**Directions:**
Below are the records. Gather each line that holds "orange".
= = =
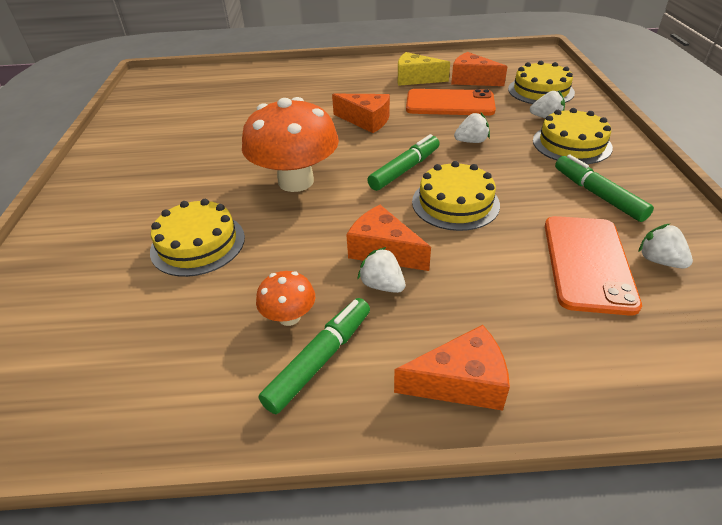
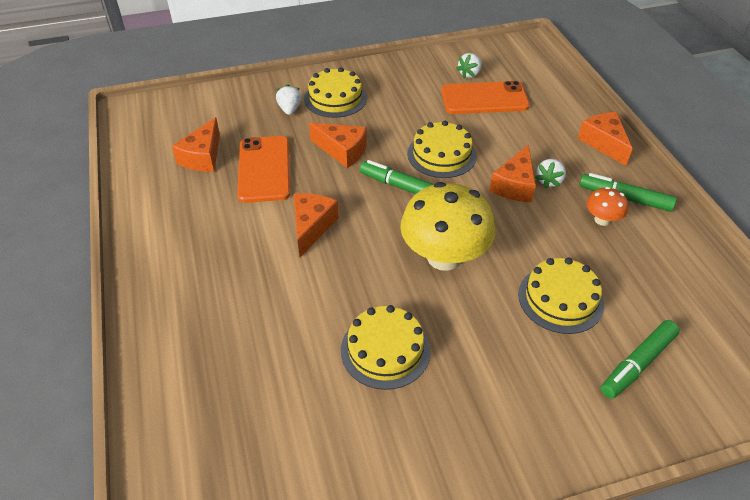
camera: 105 degrees left, 5 degrees up
(296, 181) = (444, 257): orange mushroom -> yellow mushroom
(415, 79) = (198, 201): yellow cheese -> none
(471, 141) = (342, 151): white strawberry -> orange cheese
(540, 91) = (231, 111): yellow cake -> yellow cake (385, 350)
(597, 195) = (406, 90): green marker -> green marker (637, 364)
= = =
**Result of this exercise:**
(296, 181) = (444, 257): orange mushroom -> yellow mushroom
(471, 141) = (342, 151): white strawberry -> orange cheese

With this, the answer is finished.